##### EXCERPTED DATA #####

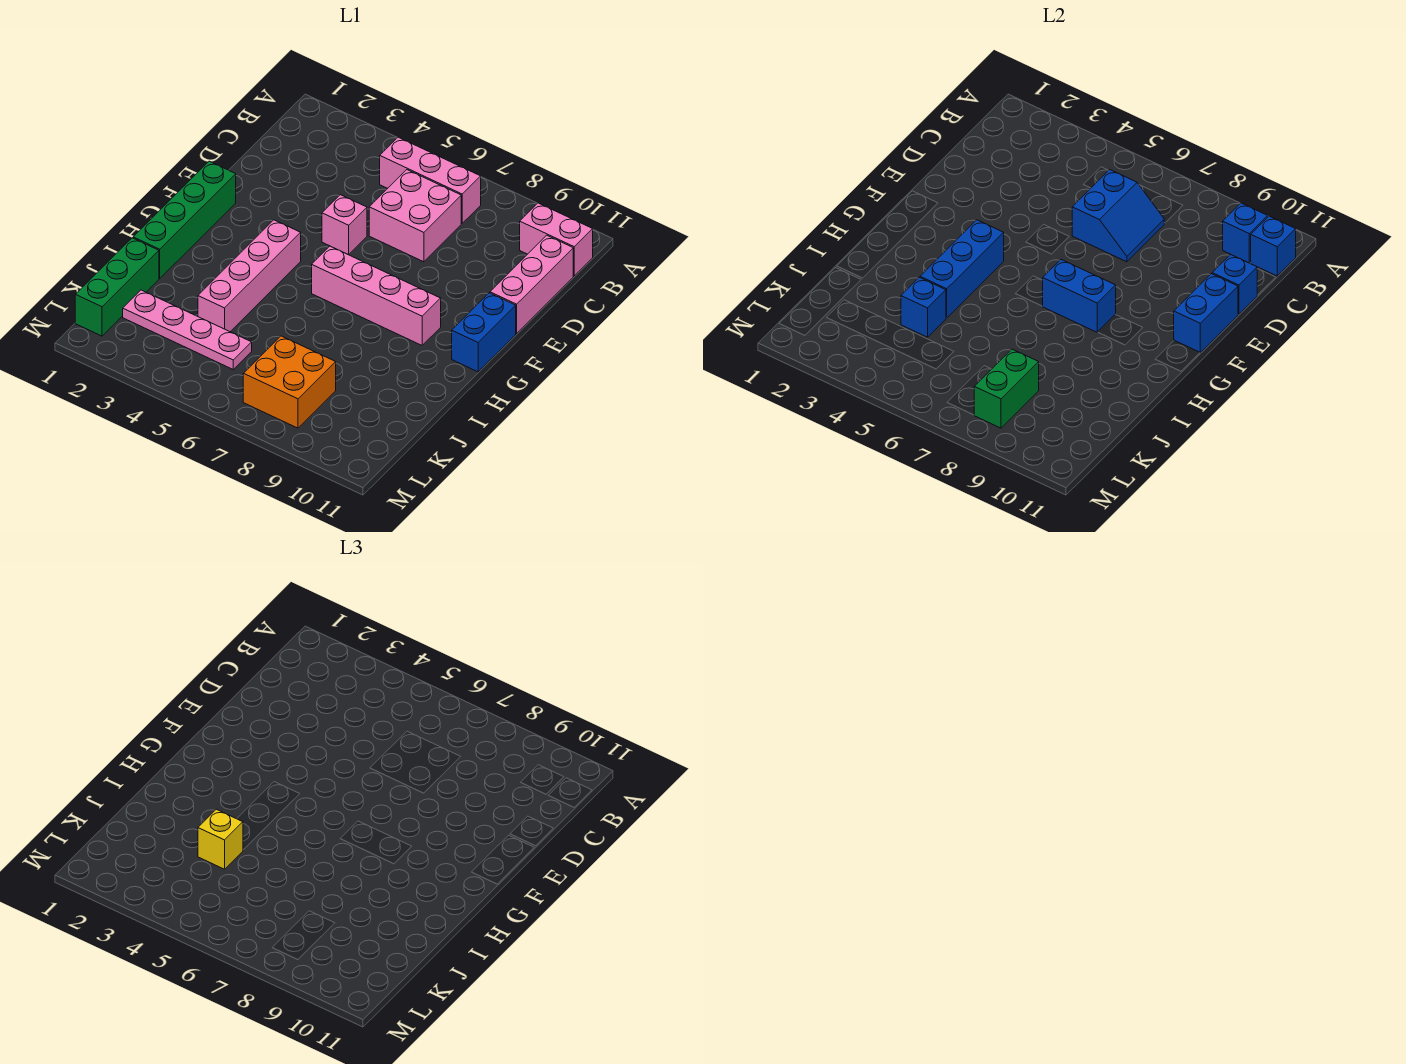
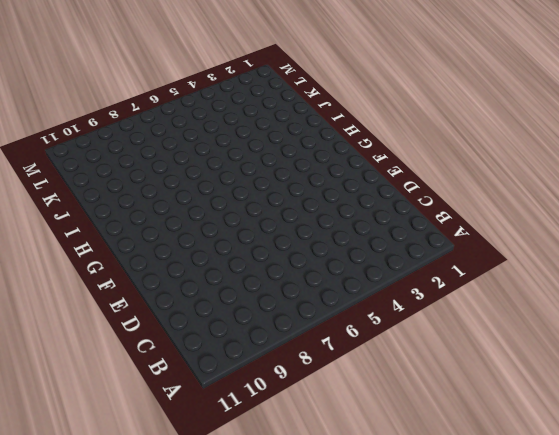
none -> pink 1x3 brick [380,137,481,223]
none -> pink 1x2 brick [520,203,593,276]
none -> pink 2x2 brick [369,170,461,262]

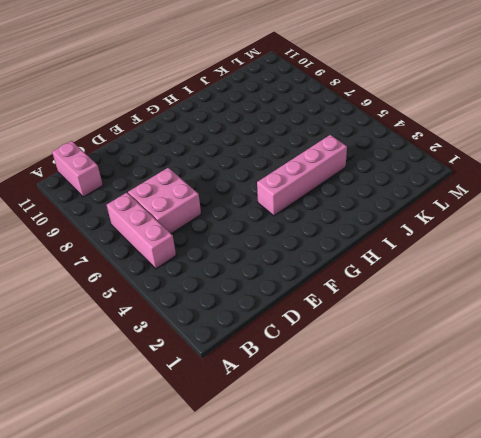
none -> pink 1x3 brick [490,235,573,334]
none -> pink 1x1 brick [322,195,367,255]
none -> green 1x4 brick [133,161,236,279]

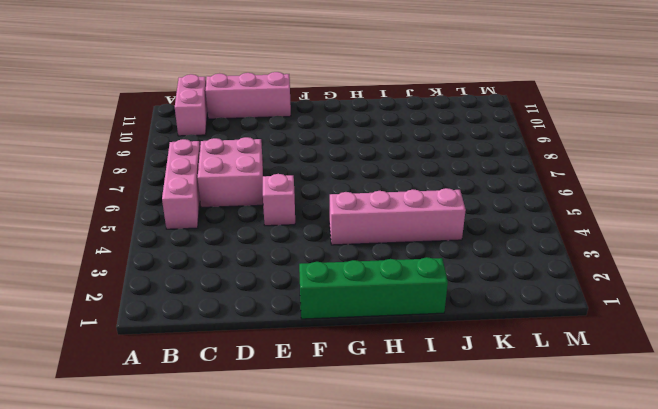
none -> blue 1x2 brick [452,293,516,372]
none -> pink 1x4 brick [312,246,441,345]
none -> green 1x3 brick [75,238,159,336]

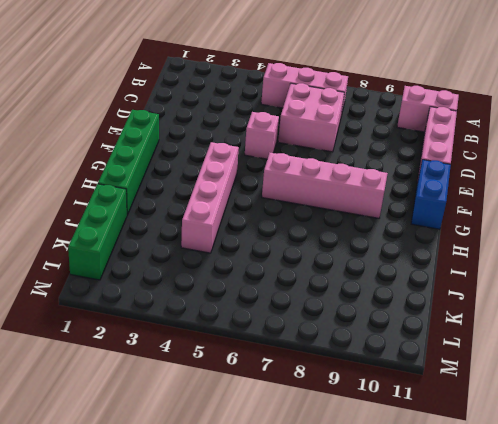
none -> pink 1x4 plate [123,290,252,369]
none -> orange 2x2 brick [243,336,336,428]
none -> blue 1x1 brick [1223,203,1268,263]

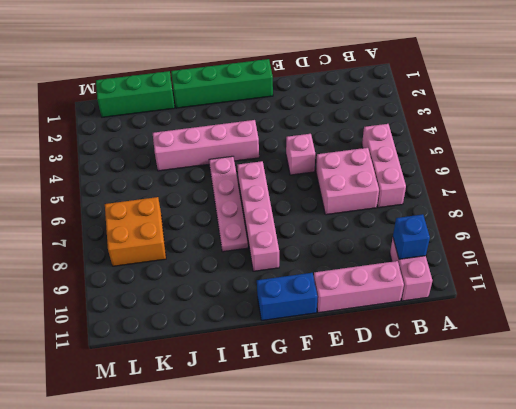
pink 1x4 plate [209,156,248,252] -> pink 1x4 plate moved to [123,290,252,369]
none -> blue 1x1 brick [1251,216,1296,276]
none -> blue 2x2 slope [1072,170,1164,262]
none -> blue 1x1 brick [1212,254,1257,314]

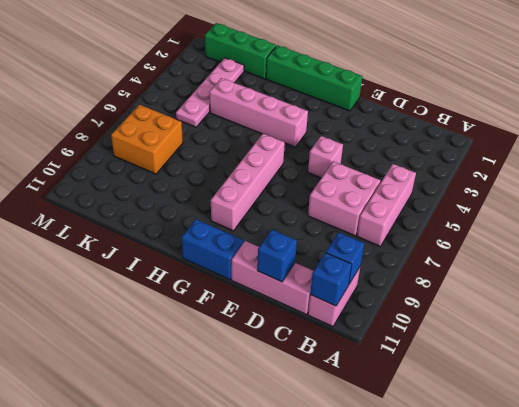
none -> blue 2x2 slope [1072,170,1164,262]
none -> blue 1x2 brick [1174,274,1238,353]
none -> blue 1x3 brick [920,220,1004,318]

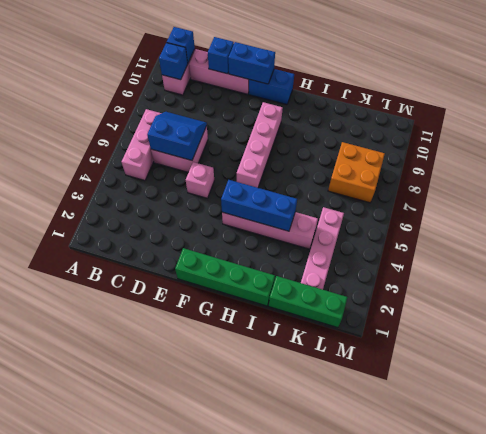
none -> blue 1x2 brick [1043,260,1116,332]
none -> blue 1x1 brick [901,277,946,337]
none -> green 1x2 brick [974,349,1039,428]

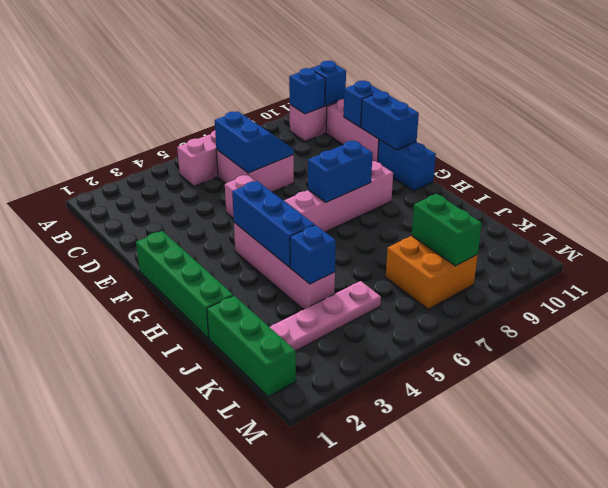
none -> yellow 1x1 brick [198,809,243,869]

#####

Go through the records above and return every line that holds the string "pink".

none -> pink 1x3 brick [380,137,481,223]
none -> pink 1x2 brick [520,203,593,276]
none -> pink 2x2 brick [369,170,461,262]
none -> pink 1x3 brick [490,235,573,334]
none -> pink 1x1 brick [322,195,367,255]
none -> pink 1x4 brick [312,246,441,345]
none -> pink 1x4 plate [123,290,252,369]
pink 1x4 plate [209,156,248,252] -> pink 1x4 plate moved to [123,290,252,369]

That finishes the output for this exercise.